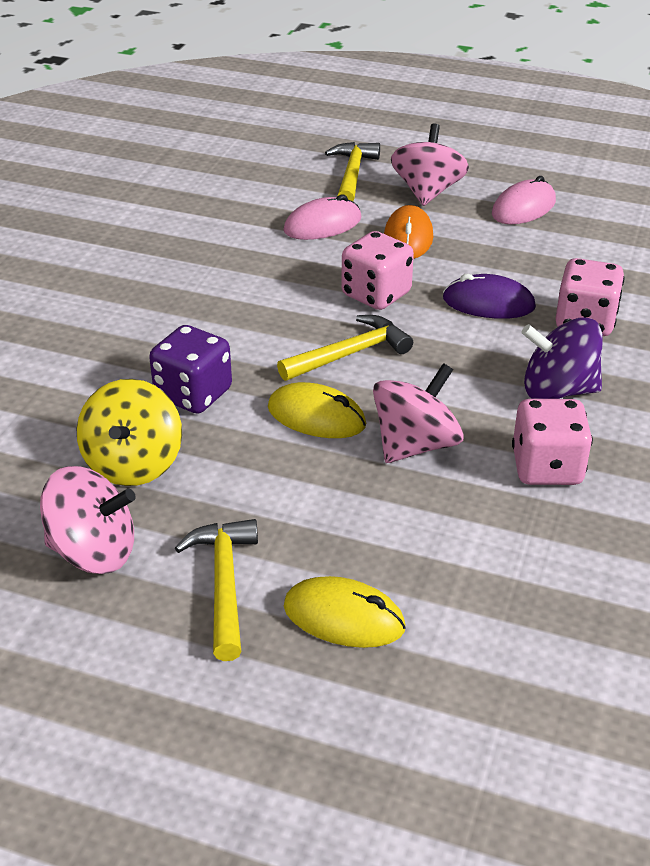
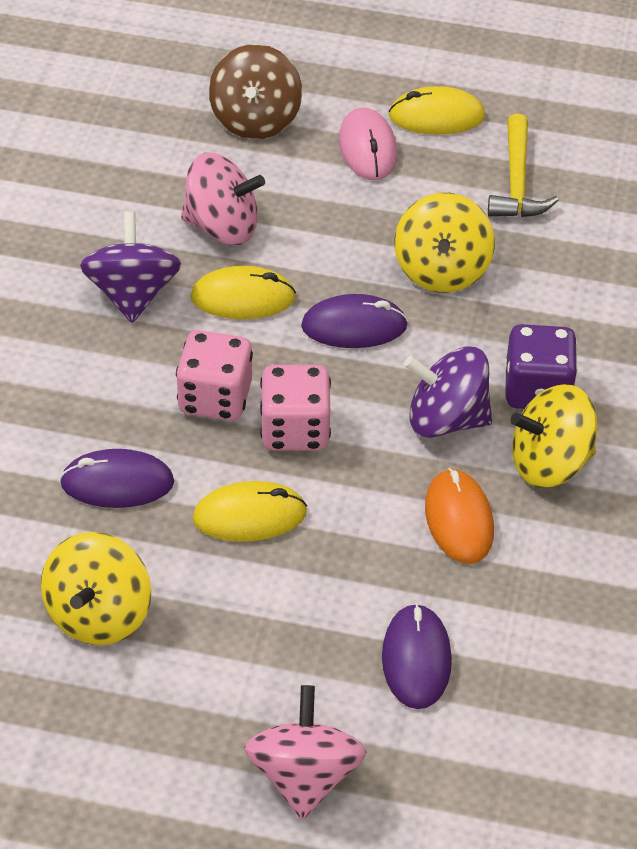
brown spinning top: 0 -> 1
pink dice: 3 -> 2
pink mouse: 2 -> 1
pink spinning top: 3 -> 2
purple mouse: 1 -> 3
purple spinning top: 1 -> 2
yellow hammer: 3 -> 1
yellow mouse: 2 -> 3
yellow spinning top: 1 -> 3

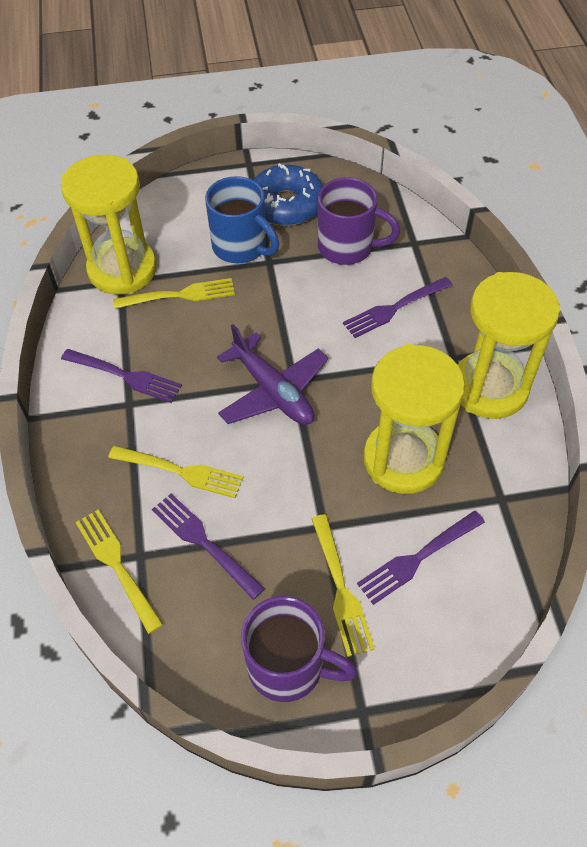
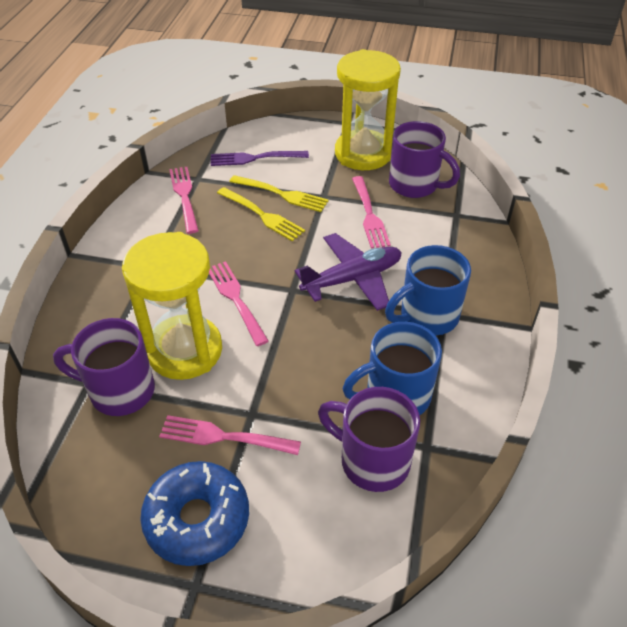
blue mug: 1 -> 2
pink fork: 0 -> 4
purple fork: 4 -> 1
purple mug: 2 -> 3
yellow fork: 4 -> 2
yellow hourglass: 3 -> 2

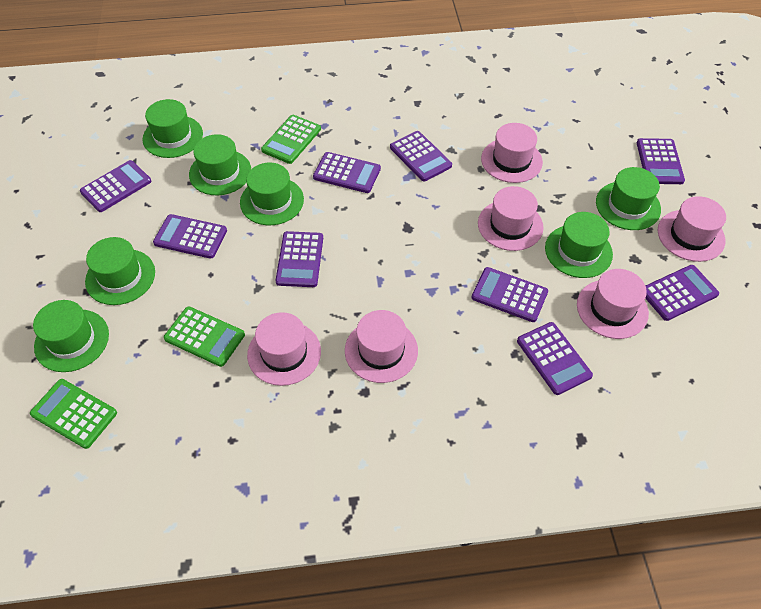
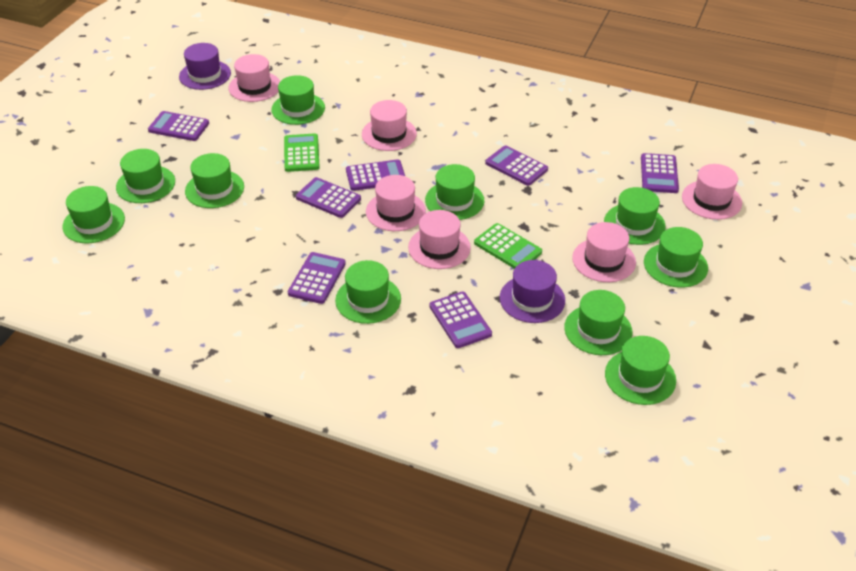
green calculator: 3 -> 2
green hat: 7 -> 10
purple calculator: 9 -> 7
purple hat: 0 -> 2

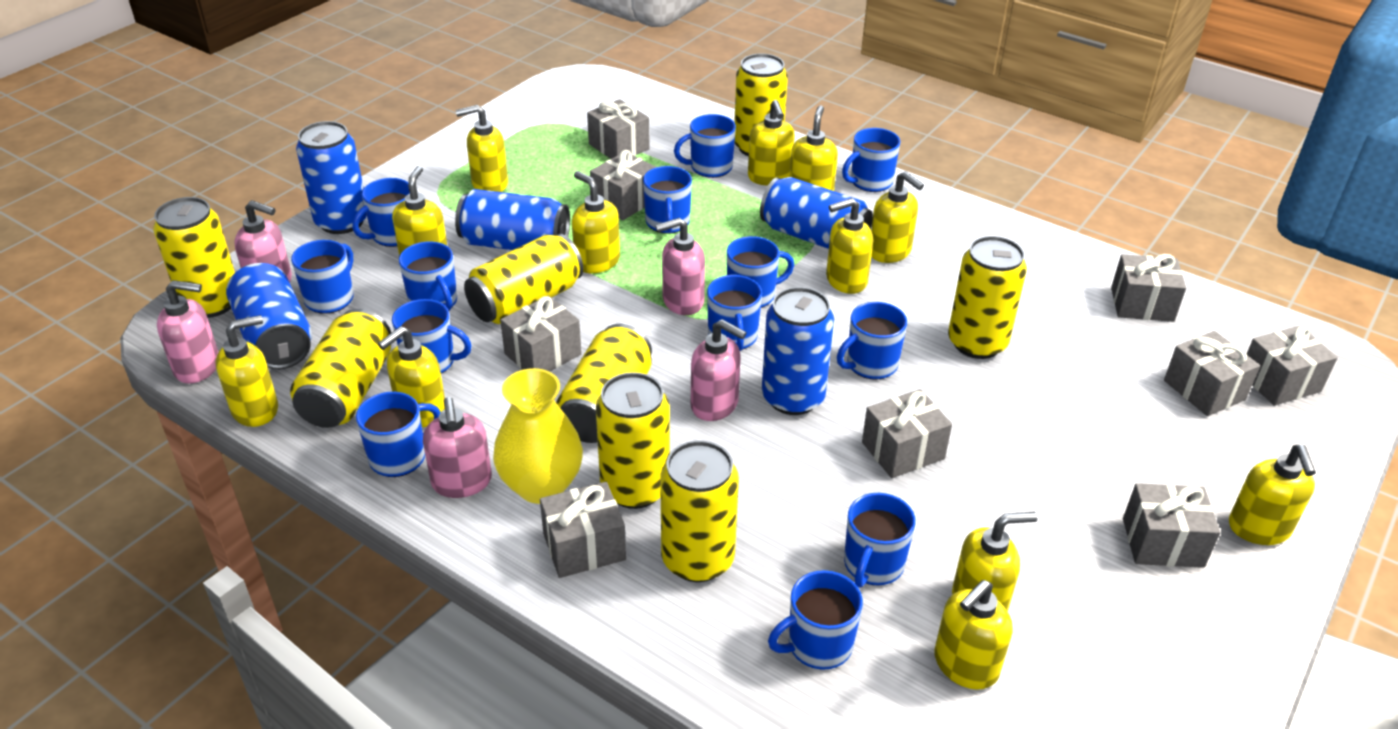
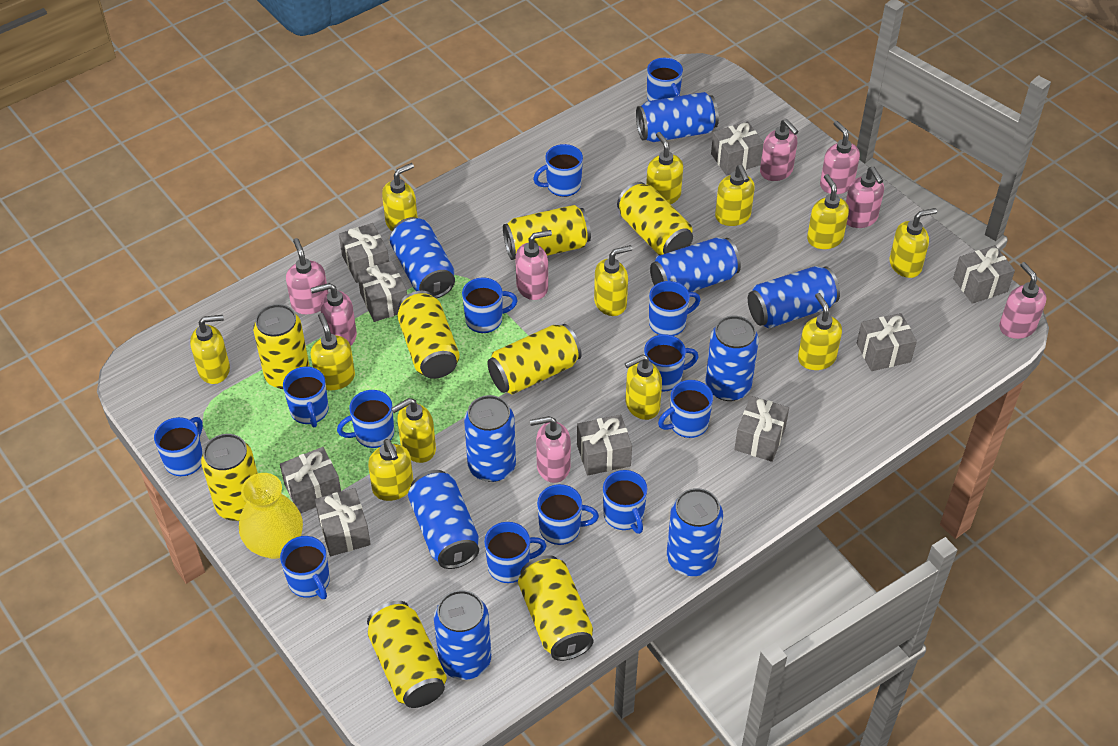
blue can: 5 -> 9
pink soap dispenser: 5 -> 8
□ □ □
> What you will do
Every entry must be written out exactly, with all pictures left out.

> Finished task
brown spinning top: 0 -> 1
pink dice: 3 -> 2
pink mouse: 2 -> 1
pink spinning top: 3 -> 2
purple mouse: 1 -> 3
purple spinning top: 1 -> 2
yellow hammer: 3 -> 1
yellow mouse: 2 -> 3
yellow spinning top: 1 -> 3

blue mug: 1 -> 2
pink fork: 0 -> 4
purple fork: 4 -> 1
purple mug: 2 -> 3
yellow fork: 4 -> 2
yellow hourglass: 3 -> 2

green calculator: 3 -> 2
green hat: 7 -> 10
purple calculator: 9 -> 7
purple hat: 0 -> 2

blue can: 5 -> 9
pink soap dispenser: 5 -> 8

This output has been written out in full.